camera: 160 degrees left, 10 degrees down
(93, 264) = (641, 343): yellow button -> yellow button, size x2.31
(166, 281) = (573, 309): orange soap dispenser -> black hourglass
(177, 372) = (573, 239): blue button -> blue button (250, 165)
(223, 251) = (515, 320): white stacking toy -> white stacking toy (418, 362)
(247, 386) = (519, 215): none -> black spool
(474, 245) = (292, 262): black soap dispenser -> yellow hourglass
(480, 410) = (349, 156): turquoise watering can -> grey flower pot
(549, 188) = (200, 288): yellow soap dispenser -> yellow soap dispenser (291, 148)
* * *
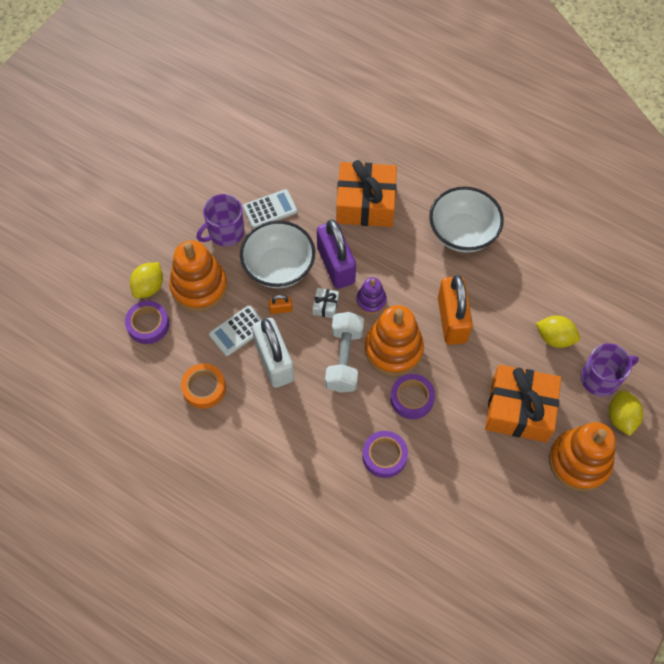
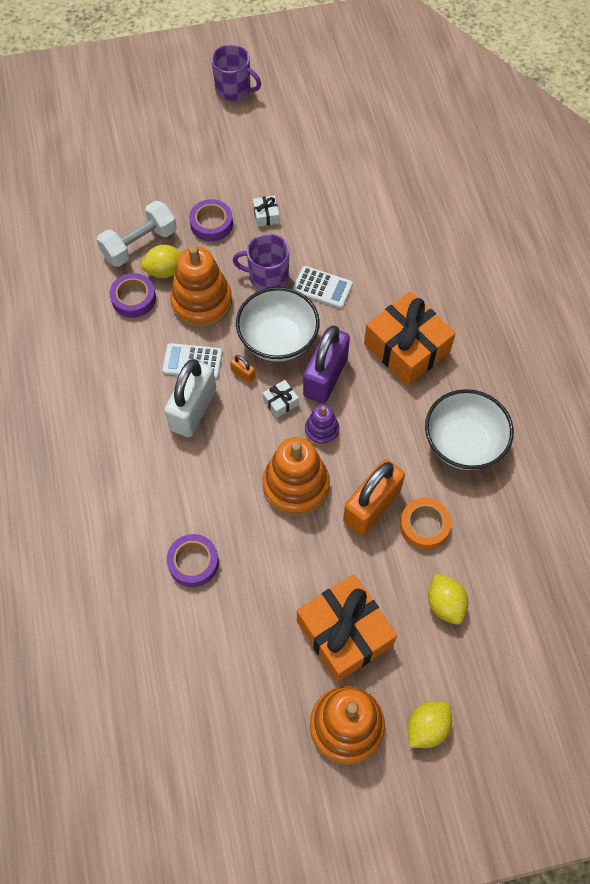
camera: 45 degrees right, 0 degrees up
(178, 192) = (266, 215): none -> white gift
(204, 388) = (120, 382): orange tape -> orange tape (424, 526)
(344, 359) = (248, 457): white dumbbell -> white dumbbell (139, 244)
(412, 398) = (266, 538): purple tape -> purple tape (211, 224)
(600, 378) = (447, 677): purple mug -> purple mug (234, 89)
==
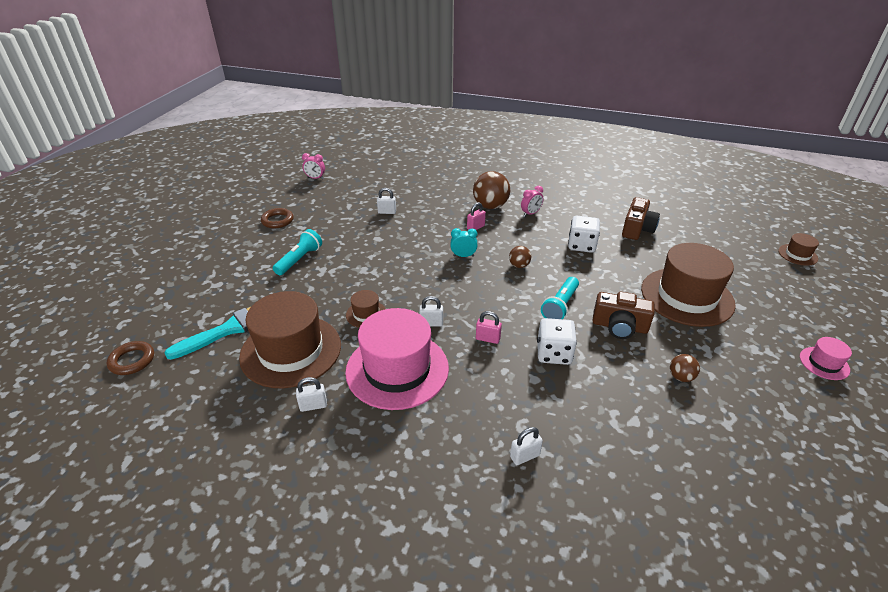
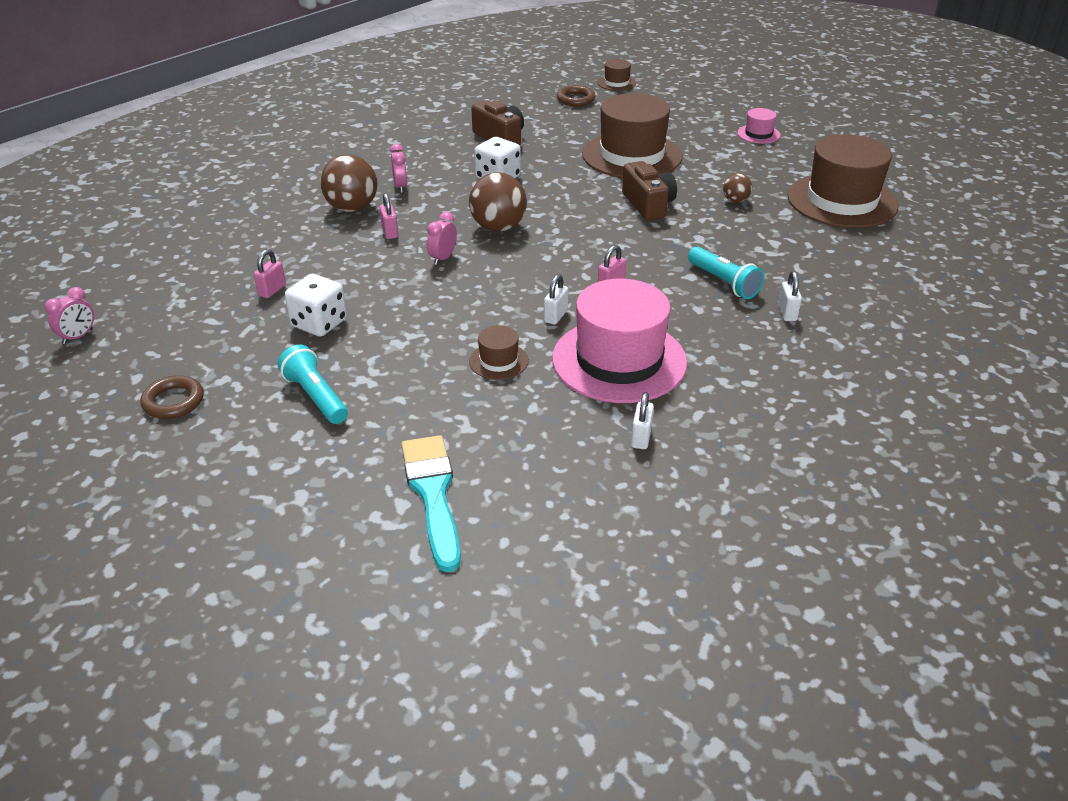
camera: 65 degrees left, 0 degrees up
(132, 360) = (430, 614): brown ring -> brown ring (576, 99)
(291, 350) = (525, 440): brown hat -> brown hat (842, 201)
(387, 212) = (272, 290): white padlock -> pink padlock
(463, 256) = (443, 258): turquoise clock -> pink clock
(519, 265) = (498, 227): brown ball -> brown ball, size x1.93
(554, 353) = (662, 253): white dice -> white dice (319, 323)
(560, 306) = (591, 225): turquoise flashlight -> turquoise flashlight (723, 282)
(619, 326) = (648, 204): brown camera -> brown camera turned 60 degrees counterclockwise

→ ASSIGNED TASK: Look above for the line with "(387, 212) = (272, 290): white" and the line with "(619, 326) = (648, 204): brown"; transcribe both and all lines in between, exactly, and nothing else.

→ YOUR SOLUTION:
(387, 212) = (272, 290): white padlock -> pink padlock
(463, 256) = (443, 258): turquoise clock -> pink clock
(519, 265) = (498, 227): brown ball -> brown ball, size x1.93
(554, 353) = (662, 253): white dice -> white dice (319, 323)
(560, 306) = (591, 225): turquoise flashlight -> turquoise flashlight (723, 282)
(619, 326) = (648, 204): brown camera -> brown camera turned 60 degrees counterclockwise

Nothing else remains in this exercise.